[PROVIDED DATA Boundary: Start]

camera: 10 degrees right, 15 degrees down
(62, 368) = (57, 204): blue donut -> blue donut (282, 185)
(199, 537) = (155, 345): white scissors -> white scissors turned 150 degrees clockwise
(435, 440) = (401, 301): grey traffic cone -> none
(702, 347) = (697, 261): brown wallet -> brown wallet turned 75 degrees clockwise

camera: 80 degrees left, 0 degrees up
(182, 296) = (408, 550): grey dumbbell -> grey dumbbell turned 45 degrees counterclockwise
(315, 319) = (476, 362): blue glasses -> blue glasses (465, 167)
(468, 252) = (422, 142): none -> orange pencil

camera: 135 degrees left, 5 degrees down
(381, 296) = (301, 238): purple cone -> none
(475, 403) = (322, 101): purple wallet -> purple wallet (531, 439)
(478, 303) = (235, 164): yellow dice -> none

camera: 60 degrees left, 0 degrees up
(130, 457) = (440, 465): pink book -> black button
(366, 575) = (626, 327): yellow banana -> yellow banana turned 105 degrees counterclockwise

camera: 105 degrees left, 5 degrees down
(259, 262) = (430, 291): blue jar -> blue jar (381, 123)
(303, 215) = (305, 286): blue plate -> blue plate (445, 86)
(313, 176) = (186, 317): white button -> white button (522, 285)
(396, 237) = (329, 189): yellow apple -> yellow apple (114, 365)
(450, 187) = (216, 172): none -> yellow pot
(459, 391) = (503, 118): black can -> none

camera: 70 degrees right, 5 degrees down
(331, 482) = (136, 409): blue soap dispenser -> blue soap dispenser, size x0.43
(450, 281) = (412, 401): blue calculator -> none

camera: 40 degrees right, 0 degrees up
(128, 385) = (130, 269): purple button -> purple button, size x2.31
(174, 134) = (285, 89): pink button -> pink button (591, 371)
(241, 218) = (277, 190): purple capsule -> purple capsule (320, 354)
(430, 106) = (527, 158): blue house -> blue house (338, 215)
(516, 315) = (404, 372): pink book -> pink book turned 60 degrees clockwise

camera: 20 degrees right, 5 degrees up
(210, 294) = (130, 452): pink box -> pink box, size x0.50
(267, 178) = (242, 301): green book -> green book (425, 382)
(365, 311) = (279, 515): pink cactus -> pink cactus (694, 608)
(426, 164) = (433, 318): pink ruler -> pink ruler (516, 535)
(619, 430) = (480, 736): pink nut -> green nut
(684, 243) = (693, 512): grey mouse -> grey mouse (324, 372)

[PROVIDED DATA Boundary: End]

### YOUR OBJECTIVE
When the entries above are retyped, each line must stay exactly as it is.

### ANSWER TO THIS PROBLEM
camera: 10 degrees right, 15 degrees down
(62, 368) = (57, 204): blue donut -> blue donut (282, 185)
(199, 537) = (155, 345): white scissors -> white scissors turned 150 degrees clockwise
(435, 440) = (401, 301): grey traffic cone -> none
(702, 347) = (697, 261): brown wallet -> brown wallet turned 75 degrees clockwise

camera: 80 degrees left, 0 degrees up
(182, 296) = (408, 550): grey dumbbell -> grey dumbbell turned 45 degrees counterclockwise
(315, 319) = (476, 362): blue glasses -> blue glasses (465, 167)
(468, 252) = (422, 142): none -> orange pencil

camera: 135 degrees left, 5 degrees down
(381, 296) = (301, 238): purple cone -> none
(475, 403) = (322, 101): purple wallet -> purple wallet (531, 439)
(478, 303) = (235, 164): yellow dice -> none

camera: 60 degrees left, 0 degrees up
(130, 457) = (440, 465): pink book -> black button
(366, 575) = (626, 327): yellow banana -> yellow banana turned 105 degrees counterclockwise

camera: 105 degrees left, 5 degrees down
(259, 262) = (430, 291): blue jar -> blue jar (381, 123)
(303, 215) = (305, 286): blue plate -> blue plate (445, 86)
(313, 176) = (186, 317): white button -> white button (522, 285)
(396, 237) = (329, 189): yellow apple -> yellow apple (114, 365)
(450, 187) = (216, 172): none -> yellow pot
(459, 391) = (503, 118): black can -> none

camera: 70 degrees right, 5 degrees down
(331, 482) = (136, 409): blue soap dispenser -> blue soap dispenser, size x0.43
(450, 281) = (412, 401): blue calculator -> none

camera: 40 degrees right, 0 degrees up
(128, 385) = (130, 269): purple button -> purple button, size x2.31
(174, 134) = (285, 89): pink button -> pink button (591, 371)
(241, 218) = (277, 190): purple capsule -> purple capsule (320, 354)
(430, 106) = (527, 158): blue house -> blue house (338, 215)
(516, 315) = (404, 372): pink book -> pink book turned 60 degrees clockwise

camera: 20 degrees right, 5 degrees up
(210, 294) = (130, 452): pink box -> pink box, size x0.50
(267, 178) = (242, 301): green book -> green book (425, 382)
(365, 311) = (279, 515): pink cactus -> pink cactus (694, 608)
(426, 164) = (433, 318): pink ruler -> pink ruler (516, 535)
(619, 430) = (480, 736): pink nut -> green nut
(684, 243) = (693, 512): grey mouse -> grey mouse (324, 372)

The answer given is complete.